Required action >> Every line with the string "none" in it belongs in your answer, so copy them all from the data.
START Supplied information
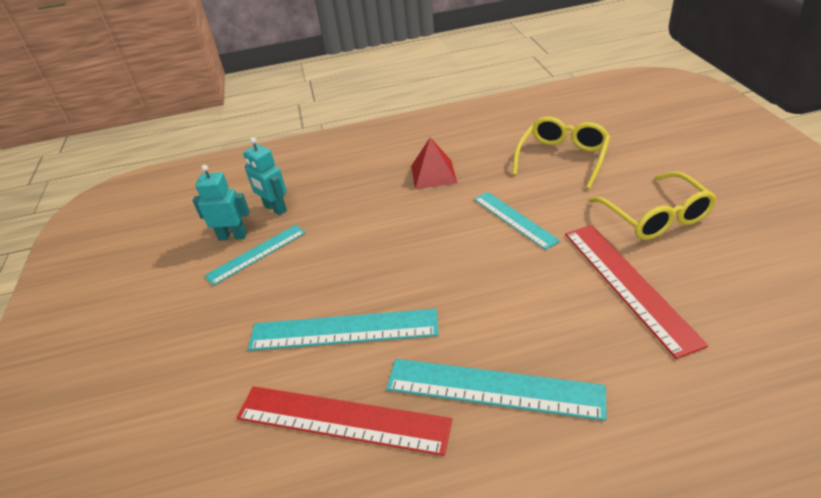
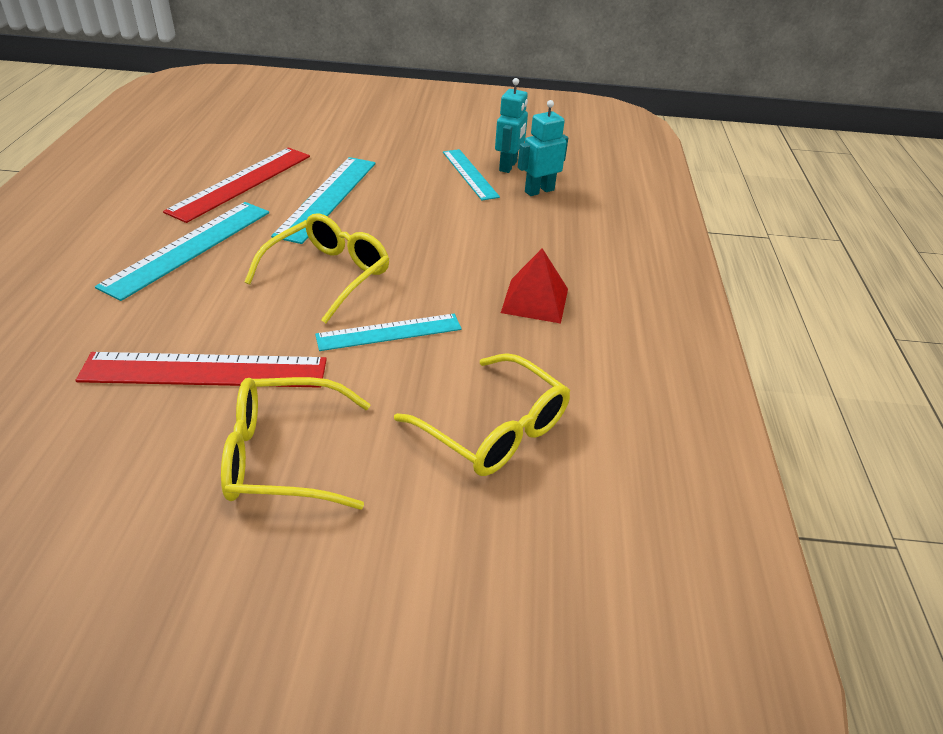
camera: 100 degrees right, 0 degrees up
(472, 274) = (327, 276): none -> yellow glasses

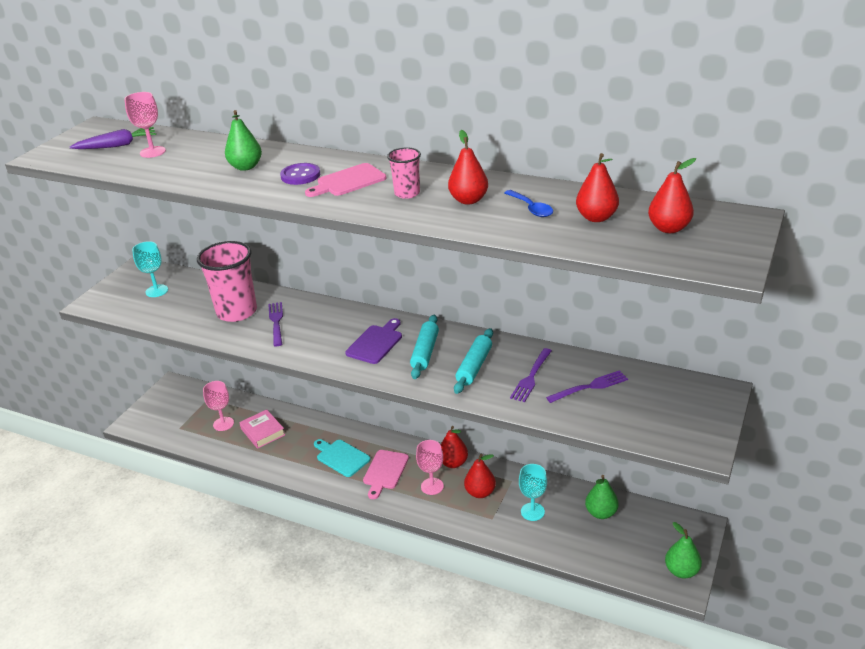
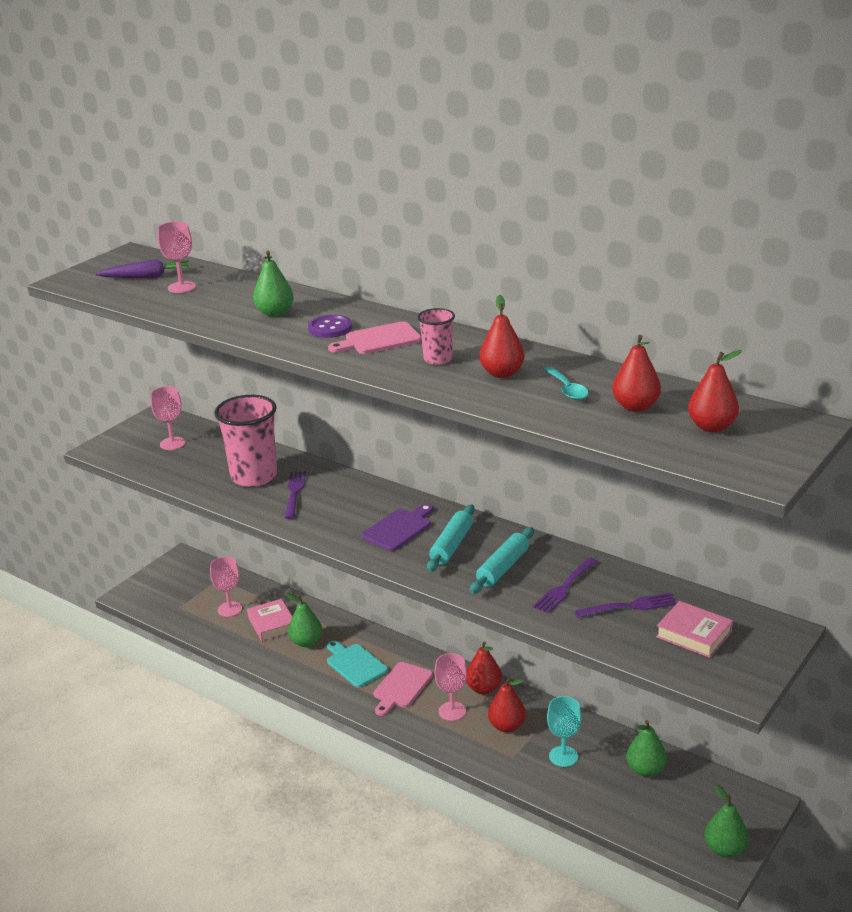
camera: 10 degrees right, 5 degrees down
(157, 291) = (172, 443): turquoise goblet -> pink goblet
(295, 443) = (306, 642): none -> green pear
(531, 208) = (567, 389): blue spoon -> turquoise spoon
(650, 404) = (694, 634): none -> pink book

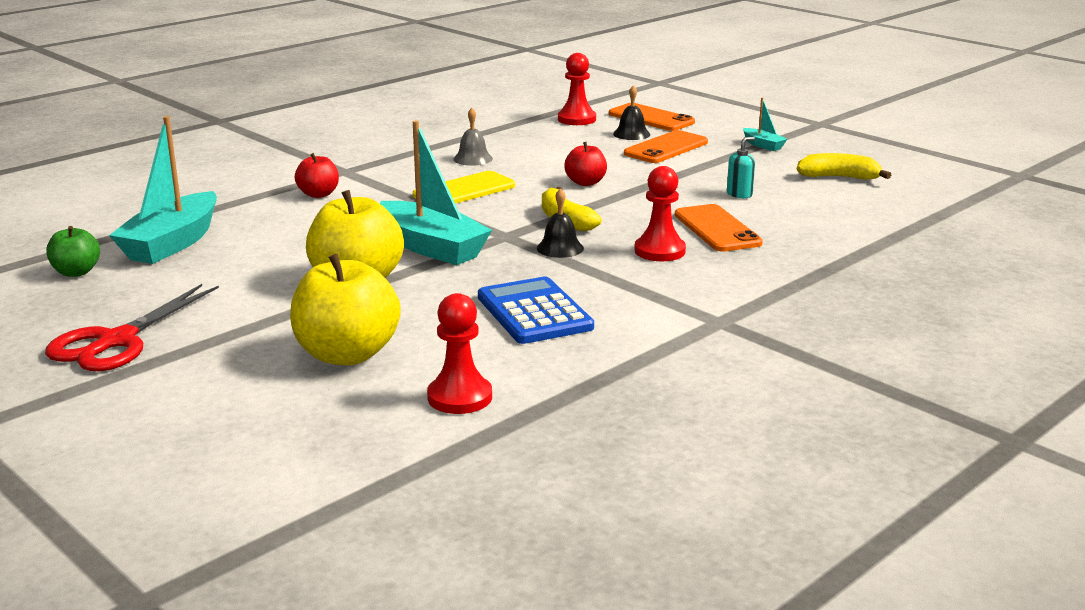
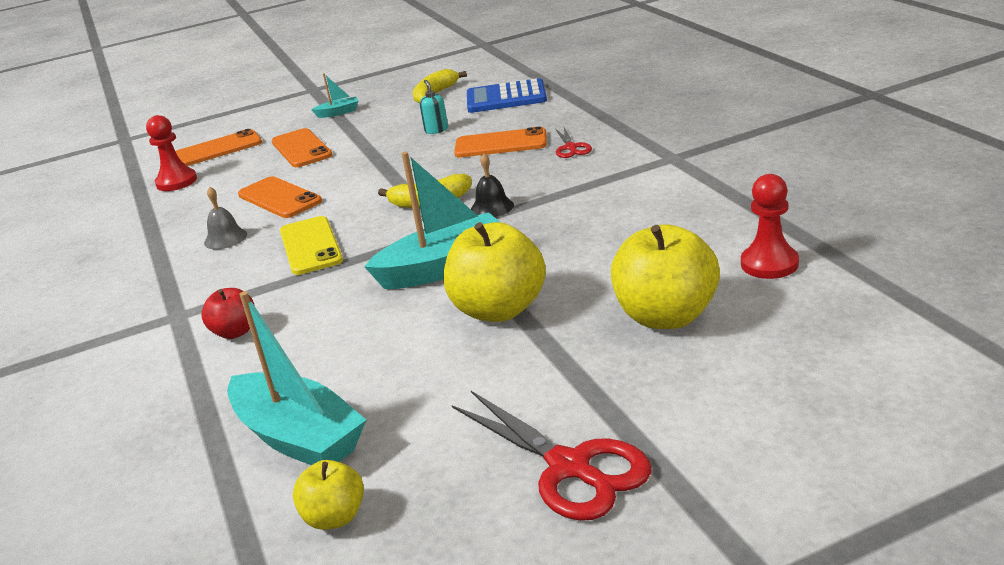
camera: 65 degrees left, 5 degrees up
(76, 272) = (335, 517): green apple -> yellow apple
(534, 312) = (620, 225): blue calculator -> blue calculator (506, 98)
(555, 161) = (279, 198): none -> orange phone
(585, 183) = (349, 188): red apple -> none
(631, 134) = (248, 160): black bell -> none
(659, 251) = (528, 168): red pawn -> none
(722, 264) = (571, 148): none -> red scissors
END Supplied information
Result of the exercise >>
(472, 274) = (327, 276): none -> yellow glasses
(295, 443) = (306, 642): none -> green pear
(650, 404) = (694, 634): none -> pink book
(555, 161) = (279, 198): none -> orange phone
(585, 183) = (349, 188): red apple -> none
(631, 134) = (248, 160): black bell -> none
(659, 251) = (528, 168): red pawn -> none
(722, 264) = (571, 148): none -> red scissors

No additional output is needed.